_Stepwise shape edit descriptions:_
+++++

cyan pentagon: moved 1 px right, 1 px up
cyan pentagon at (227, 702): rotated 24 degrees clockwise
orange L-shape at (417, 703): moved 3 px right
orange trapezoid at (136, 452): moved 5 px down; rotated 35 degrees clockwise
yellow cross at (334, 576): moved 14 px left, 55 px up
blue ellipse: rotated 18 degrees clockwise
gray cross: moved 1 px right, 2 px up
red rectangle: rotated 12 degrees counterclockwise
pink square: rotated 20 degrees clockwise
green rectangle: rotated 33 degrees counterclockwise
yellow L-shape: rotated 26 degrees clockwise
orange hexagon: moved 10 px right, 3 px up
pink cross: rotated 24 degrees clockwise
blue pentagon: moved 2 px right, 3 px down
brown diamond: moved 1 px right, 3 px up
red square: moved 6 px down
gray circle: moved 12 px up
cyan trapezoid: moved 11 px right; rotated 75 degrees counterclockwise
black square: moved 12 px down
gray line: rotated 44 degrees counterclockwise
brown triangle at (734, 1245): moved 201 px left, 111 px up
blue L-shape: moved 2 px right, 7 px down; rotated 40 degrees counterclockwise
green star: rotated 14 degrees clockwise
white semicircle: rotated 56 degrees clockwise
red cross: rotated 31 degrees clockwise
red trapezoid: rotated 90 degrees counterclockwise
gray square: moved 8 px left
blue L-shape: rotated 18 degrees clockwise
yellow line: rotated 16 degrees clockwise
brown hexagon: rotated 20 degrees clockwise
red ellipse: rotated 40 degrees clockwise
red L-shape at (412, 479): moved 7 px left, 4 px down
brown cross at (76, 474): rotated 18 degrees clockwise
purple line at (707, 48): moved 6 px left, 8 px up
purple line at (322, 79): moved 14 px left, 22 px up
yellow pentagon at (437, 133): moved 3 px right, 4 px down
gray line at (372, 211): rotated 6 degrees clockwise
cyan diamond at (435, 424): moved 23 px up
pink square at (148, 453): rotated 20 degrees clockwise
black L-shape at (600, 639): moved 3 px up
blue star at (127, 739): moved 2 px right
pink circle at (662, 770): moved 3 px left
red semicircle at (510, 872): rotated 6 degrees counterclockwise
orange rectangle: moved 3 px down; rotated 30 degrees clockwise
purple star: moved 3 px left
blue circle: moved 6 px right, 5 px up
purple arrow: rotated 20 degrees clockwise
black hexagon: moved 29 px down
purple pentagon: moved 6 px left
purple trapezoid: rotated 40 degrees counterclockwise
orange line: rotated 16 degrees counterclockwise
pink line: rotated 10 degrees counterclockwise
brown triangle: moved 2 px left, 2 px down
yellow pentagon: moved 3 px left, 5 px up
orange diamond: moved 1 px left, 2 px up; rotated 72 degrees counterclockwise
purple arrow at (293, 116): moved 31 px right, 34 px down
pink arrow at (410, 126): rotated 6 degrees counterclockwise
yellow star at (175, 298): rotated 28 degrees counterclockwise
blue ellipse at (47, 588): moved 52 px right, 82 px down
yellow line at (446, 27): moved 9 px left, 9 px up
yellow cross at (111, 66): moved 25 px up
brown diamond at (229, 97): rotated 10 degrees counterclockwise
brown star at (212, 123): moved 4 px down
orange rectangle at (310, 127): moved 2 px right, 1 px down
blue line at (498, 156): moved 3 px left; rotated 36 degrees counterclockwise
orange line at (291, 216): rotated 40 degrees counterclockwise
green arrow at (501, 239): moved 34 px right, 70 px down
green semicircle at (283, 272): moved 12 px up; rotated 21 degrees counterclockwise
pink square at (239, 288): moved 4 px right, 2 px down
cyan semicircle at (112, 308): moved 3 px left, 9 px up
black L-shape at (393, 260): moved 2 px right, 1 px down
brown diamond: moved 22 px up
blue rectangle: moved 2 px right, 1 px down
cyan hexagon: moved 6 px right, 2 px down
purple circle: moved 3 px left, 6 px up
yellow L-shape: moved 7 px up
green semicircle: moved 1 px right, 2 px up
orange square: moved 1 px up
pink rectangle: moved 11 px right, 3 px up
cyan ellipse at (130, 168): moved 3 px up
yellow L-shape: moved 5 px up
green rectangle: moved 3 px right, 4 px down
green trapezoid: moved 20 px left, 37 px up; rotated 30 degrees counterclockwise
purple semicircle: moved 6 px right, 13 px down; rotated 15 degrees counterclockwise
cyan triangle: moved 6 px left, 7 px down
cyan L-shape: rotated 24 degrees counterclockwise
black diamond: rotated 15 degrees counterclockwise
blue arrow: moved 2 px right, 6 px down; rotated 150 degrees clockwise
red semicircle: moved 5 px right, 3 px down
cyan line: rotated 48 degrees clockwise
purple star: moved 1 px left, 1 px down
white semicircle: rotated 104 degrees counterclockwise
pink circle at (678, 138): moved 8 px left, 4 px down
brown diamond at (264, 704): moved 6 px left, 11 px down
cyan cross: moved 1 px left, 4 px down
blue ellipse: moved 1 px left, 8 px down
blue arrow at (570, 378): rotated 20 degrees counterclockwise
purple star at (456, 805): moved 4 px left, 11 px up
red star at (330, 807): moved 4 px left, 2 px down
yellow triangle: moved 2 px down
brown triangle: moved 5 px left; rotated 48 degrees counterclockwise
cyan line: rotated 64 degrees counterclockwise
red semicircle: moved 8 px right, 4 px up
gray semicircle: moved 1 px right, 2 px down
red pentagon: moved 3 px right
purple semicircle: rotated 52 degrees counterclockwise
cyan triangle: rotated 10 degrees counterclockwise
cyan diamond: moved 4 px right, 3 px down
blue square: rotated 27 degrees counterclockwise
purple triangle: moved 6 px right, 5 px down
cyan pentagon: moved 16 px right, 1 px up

+++++

_ASSIGNMENT:_ Begin at the line that has "blue rectangle: moved 2 px right, 1 px down" in the entries above; stop after the line that has "red pentagon: moved 3 px right". Transcribe exactly those lines and no others.

_SOLUTION TO THIS PROBLEM:_
blue rectangle: moved 2 px right, 1 px down
cyan hexagon: moved 6 px right, 2 px down
purple circle: moved 3 px left, 6 px up
yellow L-shape: moved 7 px up
green semicircle: moved 1 px right, 2 px up
orange square: moved 1 px up
pink rectangle: moved 11 px right, 3 px up
cyan ellipse at (130, 168): moved 3 px up
yellow L-shape: moved 5 px up
green rectangle: moved 3 px right, 4 px down
green trapezoid: moved 20 px left, 37 px up; rotated 30 degrees counterclockwise
purple semicircle: moved 6 px right, 13 px down; rotated 15 degrees counterclockwise
cyan triangle: moved 6 px left, 7 px down
cyan L-shape: rotated 24 degrees counterclockwise
black diamond: rotated 15 degrees counterclockwise
blue arrow: moved 2 px right, 6 px down; rotated 150 degrees clockwise
red semicircle: moved 5 px right, 3 px down
cyan line: rotated 48 degrees clockwise
purple star: moved 1 px left, 1 px down
white semicircle: rotated 104 degrees counterclockwise
pink circle at (678, 138): moved 8 px left, 4 px down
brown diamond at (264, 704): moved 6 px left, 11 px down
cyan cross: moved 1 px left, 4 px down
blue ellipse: moved 1 px left, 8 px down
blue arrow at (570, 378): rotated 20 degrees counterclockwise
purple star at (456, 805): moved 4 px left, 11 px up
red star at (330, 807): moved 4 px left, 2 px down
yellow triangle: moved 2 px down
brown triangle: moved 5 px left; rotated 48 degrees counterclockwise
cyan line: rotated 64 degrees counterclockwise
red semicircle: moved 8 px right, 4 px up
gray semicircle: moved 1 px right, 2 px down
red pentagon: moved 3 px right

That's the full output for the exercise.